Items from a data source:
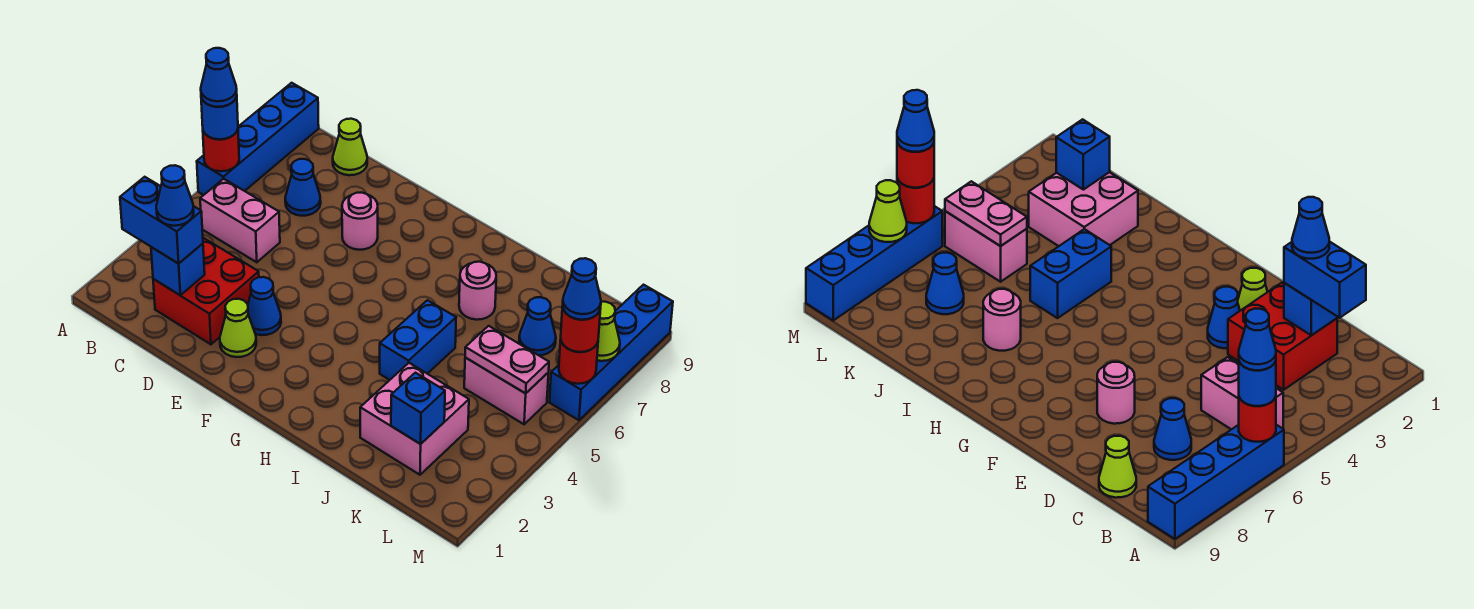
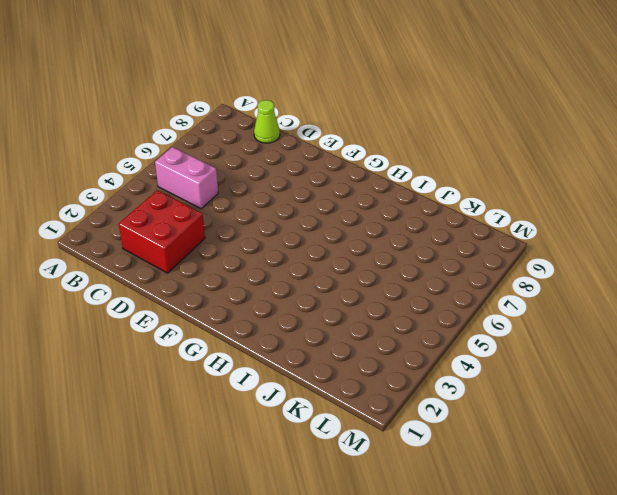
none -> blue brick A6:A9 level 1
none -> blue cone C7 level 1
none -> lime cone E2 level 1

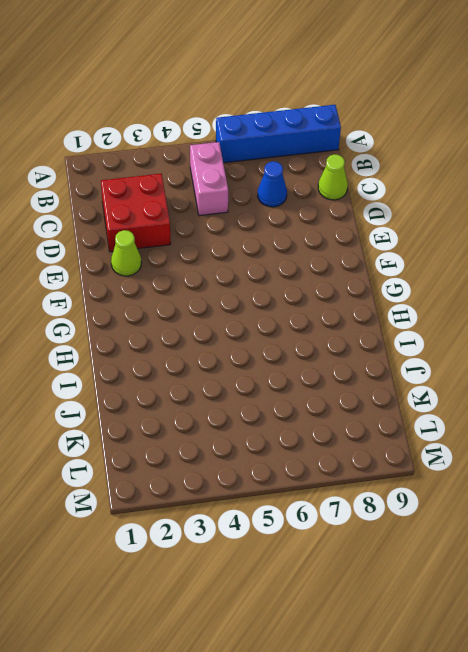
none -> blue cone E3 level 1
none -> pink round brick E7 level 1
none -> blue brick I4:I5 level 1

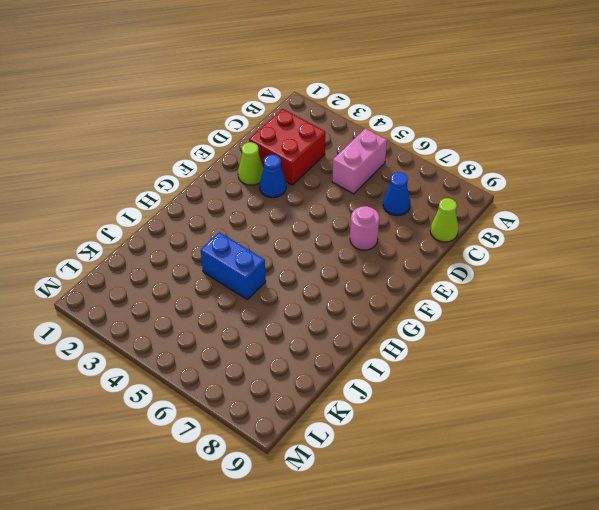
none -> blue brick A6:A9 level 1
none -> pink round brick I7 level 1
none -> pink brick J2:K3 level 1

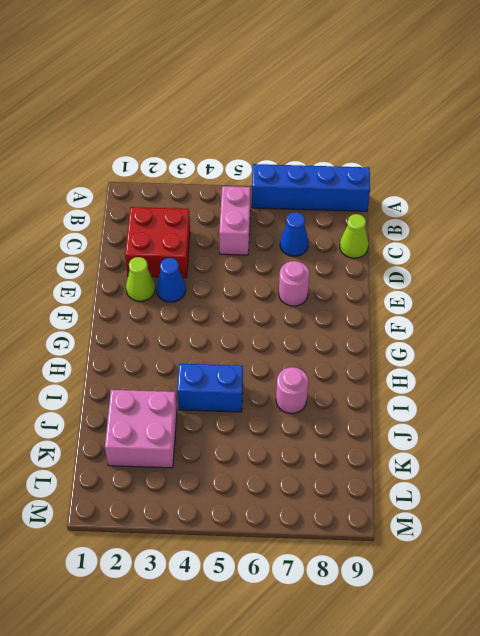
none -> pink brick K5:L5 level 1
none -> blue cone K7 level 1
none -> blue brick M6:M9 level 1

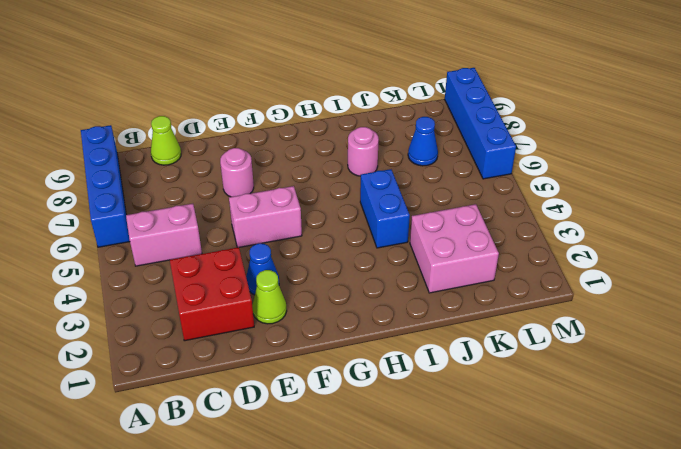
pink brick E5:F5 level 1 -> pink brick K5:L5 level 1
none -> blue cone C7 level 1
none -> red round brick A6 level 2
none -> blue brick C2 level 2

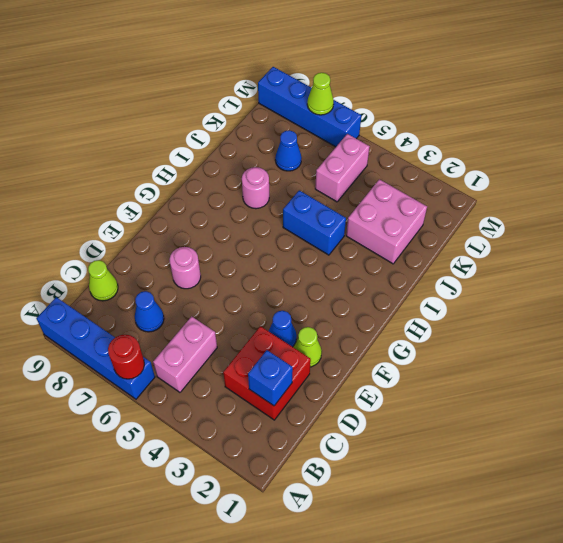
none -> blue brick K2 level 2
none -> pink plate K5:L5 level 2
none -> red round brick M6 level 2

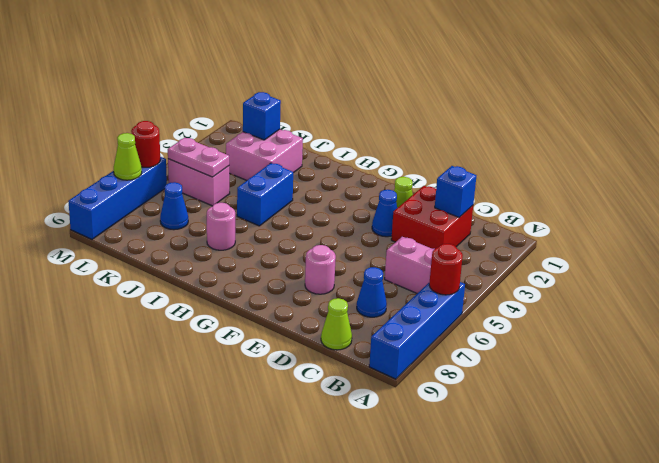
none -> blue round brick A6 level 3
none -> blue brick B2:C2 level 3
none -> red round brick M6 level 3

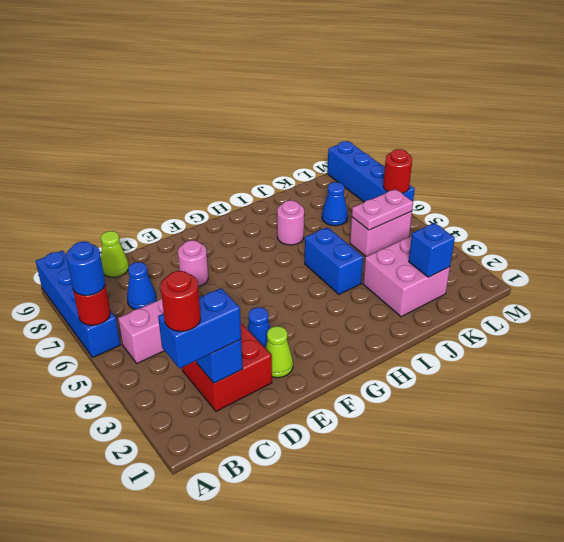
red round brick B2 level 4 -> red round brick M6 level 3
none -> lime cone M7 level 2
none -> blue cone A6 level 4
none -> blue cone C2 level 4

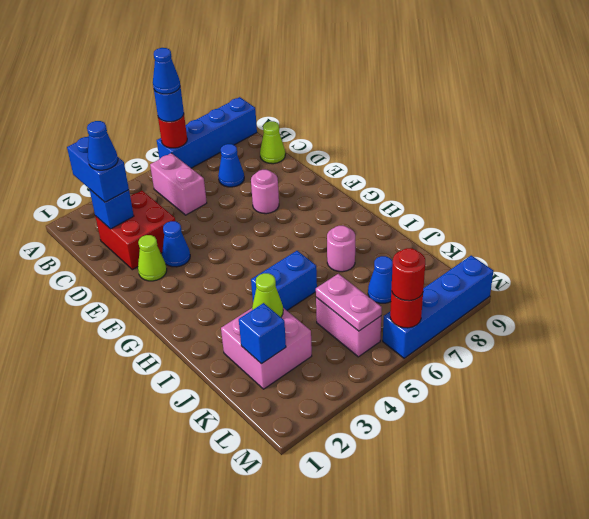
lime cone J3 level 2 -> lime cone M7 level 2
none -> blue cone M6 level 4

■ **EXERCISE GOAL**
The entries above must be output exactly, with every image left out.

■ **EXERCISE SOLUTION**
none -> blue brick A6:A9 level 1
none -> blue cone C7 level 1
none -> lime cone E2 level 1

none -> blue cone E3 level 1
none -> pink round brick E7 level 1
none -> blue brick I4:I5 level 1

none -> blue brick A6:A9 level 1
none -> pink round brick I7 level 1
none -> pink brick J2:K3 level 1

none -> pink brick K5:L5 level 1
none -> blue cone K7 level 1
none -> blue brick M6:M9 level 1

pink brick E5:F5 level 1 -> pink brick K5:L5 level 1
none -> blue cone C7 level 1
none -> red round brick A6 level 2
none -> blue brick C2 level 2

none -> blue brick K2 level 2
none -> pink plate K5:L5 level 2
none -> red round brick M6 level 2

none -> blue round brick A6 level 3
none -> blue brick B2:C2 level 3
none -> red round brick M6 level 3

red round brick B2 level 4 -> red round brick M6 level 3
none -> lime cone M7 level 2
none -> blue cone A6 level 4
none -> blue cone C2 level 4

lime cone J3 level 2 -> lime cone M7 level 2
none -> blue cone M6 level 4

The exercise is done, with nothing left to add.